Version difference data

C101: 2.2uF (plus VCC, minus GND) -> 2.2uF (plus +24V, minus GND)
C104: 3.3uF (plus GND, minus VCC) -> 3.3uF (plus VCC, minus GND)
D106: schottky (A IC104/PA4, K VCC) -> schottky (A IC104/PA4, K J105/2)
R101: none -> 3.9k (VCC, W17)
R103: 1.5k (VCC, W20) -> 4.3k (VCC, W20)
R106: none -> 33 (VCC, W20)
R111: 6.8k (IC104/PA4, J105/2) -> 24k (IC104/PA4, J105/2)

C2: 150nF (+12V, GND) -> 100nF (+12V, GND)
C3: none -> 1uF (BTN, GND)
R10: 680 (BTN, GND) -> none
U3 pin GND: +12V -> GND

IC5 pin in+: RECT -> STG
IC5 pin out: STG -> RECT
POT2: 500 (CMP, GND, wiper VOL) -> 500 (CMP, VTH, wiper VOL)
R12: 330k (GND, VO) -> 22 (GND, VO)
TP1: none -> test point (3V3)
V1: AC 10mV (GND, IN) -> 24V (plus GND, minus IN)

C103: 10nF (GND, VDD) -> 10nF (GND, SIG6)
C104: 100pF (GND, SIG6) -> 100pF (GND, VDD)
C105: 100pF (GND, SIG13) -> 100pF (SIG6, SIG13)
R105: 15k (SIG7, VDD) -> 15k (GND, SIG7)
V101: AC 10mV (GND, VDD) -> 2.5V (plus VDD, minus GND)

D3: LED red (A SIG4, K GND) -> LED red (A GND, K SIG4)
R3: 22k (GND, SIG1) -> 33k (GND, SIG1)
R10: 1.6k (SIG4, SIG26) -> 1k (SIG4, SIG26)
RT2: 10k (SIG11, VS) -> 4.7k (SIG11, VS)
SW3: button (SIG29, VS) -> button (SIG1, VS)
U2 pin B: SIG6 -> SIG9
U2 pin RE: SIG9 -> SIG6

**What you have to do:**
With the line that contains "V1: AC 10mV" as the start, output every line through the end of the entries exactly. Add no other lines.

**Exercise answer:**
V1: AC 10mV (GND, IN) -> 24V (plus GND, minus IN)

C103: 10nF (GND, VDD) -> 10nF (GND, SIG6)
C104: 100pF (GND, SIG6) -> 100pF (GND, VDD)
C105: 100pF (GND, SIG13) -> 100pF (SIG6, SIG13)
R105: 15k (SIG7, VDD) -> 15k (GND, SIG7)
V101: AC 10mV (GND, VDD) -> 2.5V (plus VDD, minus GND)

D3: LED red (A SIG4, K GND) -> LED red (A GND, K SIG4)
R3: 22k (GND, SIG1) -> 33k (GND, SIG1)
R10: 1.6k (SIG4, SIG26) -> 1k (SIG4, SIG26)
RT2: 10k (SIG11, VS) -> 4.7k (SIG11, VS)
SW3: button (SIG29, VS) -> button (SIG1, VS)
U2 pin B: SIG6 -> SIG9
U2 pin RE: SIG9 -> SIG6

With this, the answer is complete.